Exercise prompt: What is needed is an exact copy of the lines from the one containing "orange brick C7" through the last line of the records below, with no pictures.

== == ==

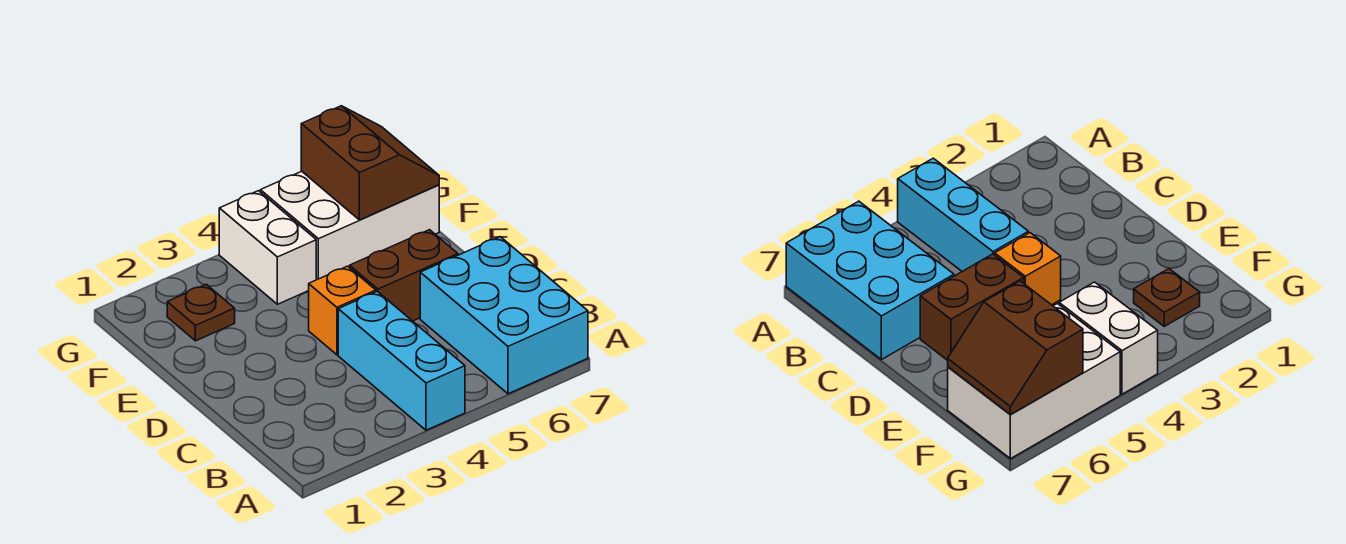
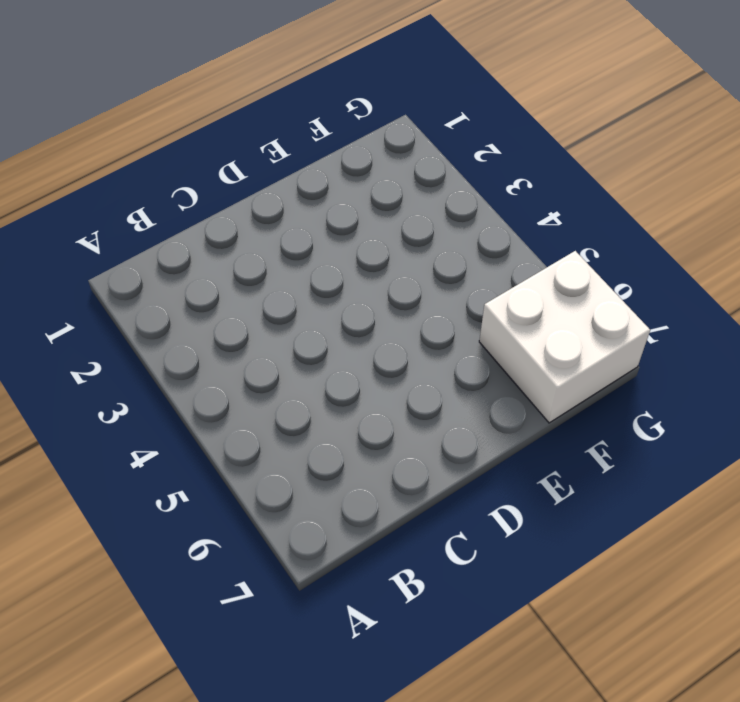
white brick F6:G7 level 1 -> white brick F5:G7 level 1
none -> cyan brick A4:C4 level 1
none -> cyan brick A6:C7 level 1

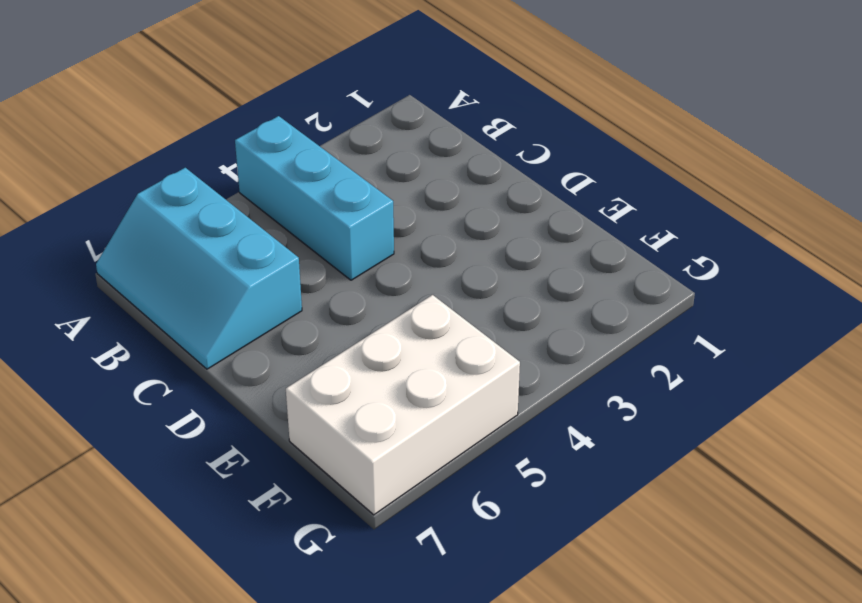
cyan slope A6:C7 level 1 top 6 -> cyan brick A6:C7 level 1
none -> orange brick D4 level 1
none -> brown brick D5:D6 level 1

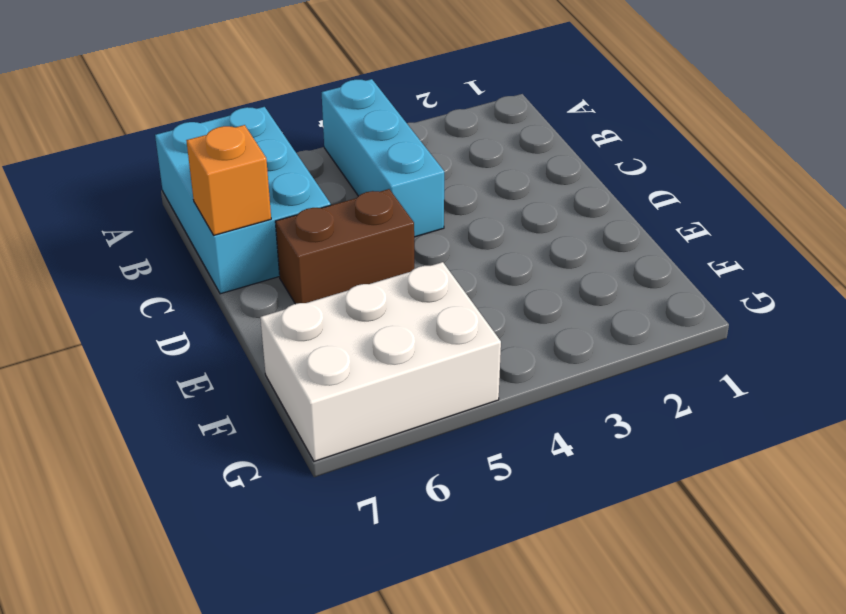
orange brick C7 level 2 -> orange brick D4 level 1
none -> brown plate F2 level 1
none -> white brick F4:G4 level 1

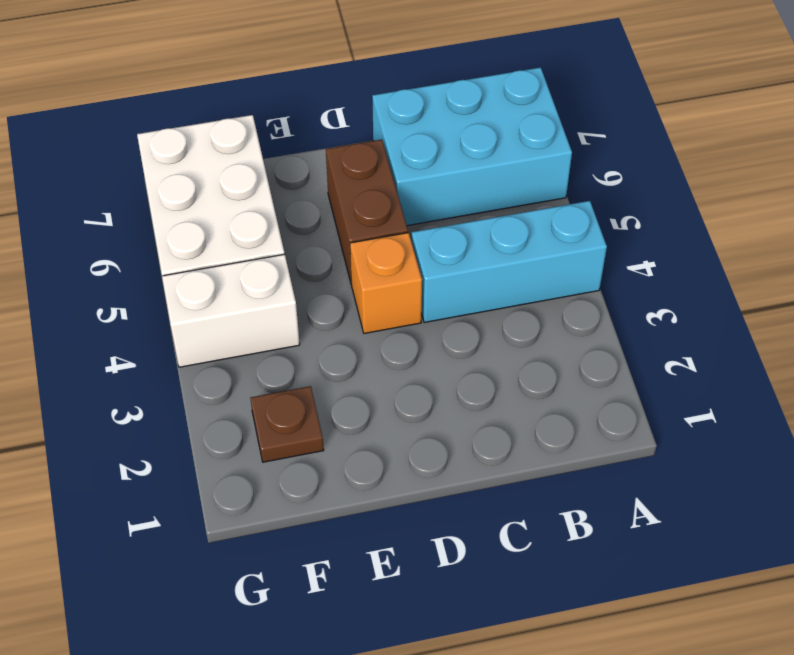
none -> brown slope F6:G7 level 2 top 6

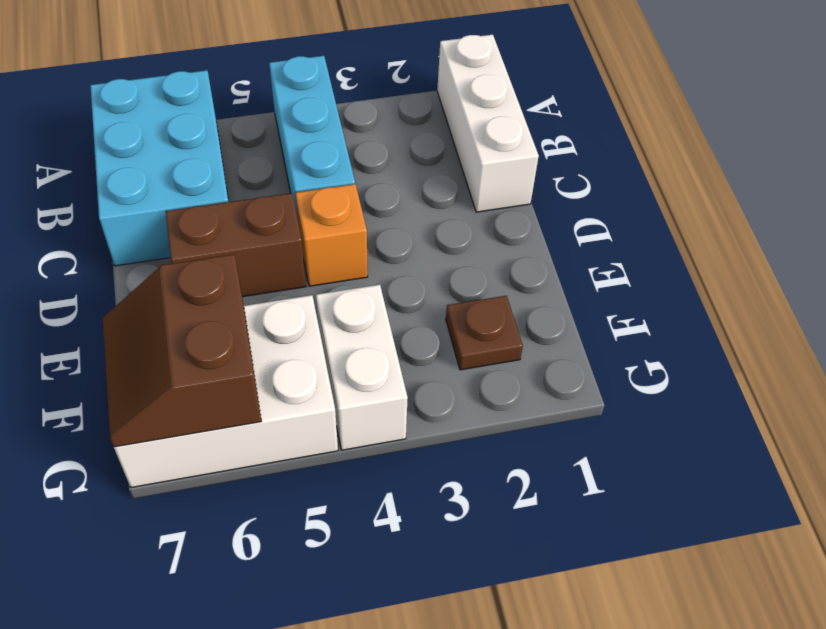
white brick A1:C1 level 1 -> none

== == ==

The completed task:
orange brick C7 level 2 -> orange brick D4 level 1
none -> brown plate F2 level 1
none -> white brick F4:G4 level 1

none -> brown slope F6:G7 level 2 top 6

white brick A1:C1 level 1 -> none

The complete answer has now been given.